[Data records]
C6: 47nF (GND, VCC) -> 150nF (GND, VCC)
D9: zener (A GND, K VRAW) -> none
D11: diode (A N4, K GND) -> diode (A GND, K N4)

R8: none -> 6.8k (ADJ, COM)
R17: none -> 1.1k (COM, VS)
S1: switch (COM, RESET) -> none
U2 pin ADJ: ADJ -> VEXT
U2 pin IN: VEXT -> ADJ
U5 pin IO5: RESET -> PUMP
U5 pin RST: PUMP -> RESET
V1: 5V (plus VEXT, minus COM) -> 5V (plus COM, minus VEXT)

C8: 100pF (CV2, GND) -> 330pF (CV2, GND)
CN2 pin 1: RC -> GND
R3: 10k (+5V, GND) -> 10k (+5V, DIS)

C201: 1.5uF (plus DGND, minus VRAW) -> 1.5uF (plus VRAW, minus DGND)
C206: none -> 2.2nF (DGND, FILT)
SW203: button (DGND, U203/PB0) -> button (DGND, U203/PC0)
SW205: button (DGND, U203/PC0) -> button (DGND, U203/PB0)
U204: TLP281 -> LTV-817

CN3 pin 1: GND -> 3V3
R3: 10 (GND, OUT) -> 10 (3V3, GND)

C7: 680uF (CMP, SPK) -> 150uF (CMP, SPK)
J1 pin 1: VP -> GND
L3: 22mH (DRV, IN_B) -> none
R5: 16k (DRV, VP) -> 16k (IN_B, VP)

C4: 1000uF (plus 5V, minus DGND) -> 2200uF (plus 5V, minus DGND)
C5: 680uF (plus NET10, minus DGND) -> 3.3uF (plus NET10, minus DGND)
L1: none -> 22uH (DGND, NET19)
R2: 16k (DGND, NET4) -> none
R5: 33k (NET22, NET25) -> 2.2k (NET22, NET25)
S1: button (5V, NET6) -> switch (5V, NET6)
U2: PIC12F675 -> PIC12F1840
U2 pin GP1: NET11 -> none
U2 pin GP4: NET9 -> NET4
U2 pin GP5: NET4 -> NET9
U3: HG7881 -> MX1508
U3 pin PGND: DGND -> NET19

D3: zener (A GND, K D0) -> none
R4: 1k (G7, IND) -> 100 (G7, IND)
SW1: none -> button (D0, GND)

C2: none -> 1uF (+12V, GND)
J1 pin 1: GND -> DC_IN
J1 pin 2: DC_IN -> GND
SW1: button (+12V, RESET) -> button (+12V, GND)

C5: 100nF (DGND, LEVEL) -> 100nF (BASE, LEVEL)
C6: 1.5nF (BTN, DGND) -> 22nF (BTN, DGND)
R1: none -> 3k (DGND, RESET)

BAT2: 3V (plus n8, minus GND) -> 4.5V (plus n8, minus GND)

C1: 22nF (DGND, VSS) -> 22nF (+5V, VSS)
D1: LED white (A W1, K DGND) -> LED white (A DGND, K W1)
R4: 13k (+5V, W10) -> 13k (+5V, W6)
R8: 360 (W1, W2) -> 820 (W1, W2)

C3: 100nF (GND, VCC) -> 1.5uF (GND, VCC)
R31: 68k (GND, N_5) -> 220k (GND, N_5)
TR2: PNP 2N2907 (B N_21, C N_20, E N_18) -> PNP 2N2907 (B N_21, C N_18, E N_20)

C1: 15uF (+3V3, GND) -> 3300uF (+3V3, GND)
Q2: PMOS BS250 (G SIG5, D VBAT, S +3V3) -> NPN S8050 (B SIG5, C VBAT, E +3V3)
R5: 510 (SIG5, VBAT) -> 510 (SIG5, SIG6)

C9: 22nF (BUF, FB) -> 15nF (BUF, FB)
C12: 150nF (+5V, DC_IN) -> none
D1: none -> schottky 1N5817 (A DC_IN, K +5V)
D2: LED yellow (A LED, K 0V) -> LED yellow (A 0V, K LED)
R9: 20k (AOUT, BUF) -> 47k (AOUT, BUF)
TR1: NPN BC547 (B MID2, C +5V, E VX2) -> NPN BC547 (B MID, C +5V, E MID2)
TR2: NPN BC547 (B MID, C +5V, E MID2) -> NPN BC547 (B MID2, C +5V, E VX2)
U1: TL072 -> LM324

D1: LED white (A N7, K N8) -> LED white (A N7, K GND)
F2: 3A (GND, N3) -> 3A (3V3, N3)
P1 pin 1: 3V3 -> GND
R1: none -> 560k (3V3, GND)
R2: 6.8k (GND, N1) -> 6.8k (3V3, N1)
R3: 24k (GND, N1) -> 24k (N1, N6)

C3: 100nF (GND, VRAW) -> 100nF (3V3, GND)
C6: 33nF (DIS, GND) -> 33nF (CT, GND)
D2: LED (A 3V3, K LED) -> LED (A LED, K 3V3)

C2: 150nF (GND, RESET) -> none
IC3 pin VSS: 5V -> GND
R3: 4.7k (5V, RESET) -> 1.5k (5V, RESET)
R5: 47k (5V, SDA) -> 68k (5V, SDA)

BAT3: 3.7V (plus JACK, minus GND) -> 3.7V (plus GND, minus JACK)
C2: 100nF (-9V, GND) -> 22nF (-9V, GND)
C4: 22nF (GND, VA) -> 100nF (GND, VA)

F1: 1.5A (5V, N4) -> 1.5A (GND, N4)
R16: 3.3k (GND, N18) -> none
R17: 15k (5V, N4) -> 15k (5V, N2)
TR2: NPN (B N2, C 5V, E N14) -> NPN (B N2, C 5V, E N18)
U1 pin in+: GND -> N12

■ **TASK**
Copy each line in the entries above where the word "minus" shows up.

■ **OUTPUT BELOW**
V1: 5V (plus VEXT, minus COM) -> 5V (plus COM, minus VEXT)
C201: 1.5uF (plus DGND, minus VRAW) -> 1.5uF (plus VRAW, minus DGND)
C4: 1000uF (plus 5V, minus DGND) -> 2200uF (plus 5V, minus DGND)
C5: 680uF (plus NET10, minus DGND) -> 3.3uF (plus NET10, minus DGND)
BAT2: 3V (plus n8, minus GND) -> 4.5V (plus n8, minus GND)
BAT3: 3.7V (plus JACK, minus GND) -> 3.7V (plus GND, minus JACK)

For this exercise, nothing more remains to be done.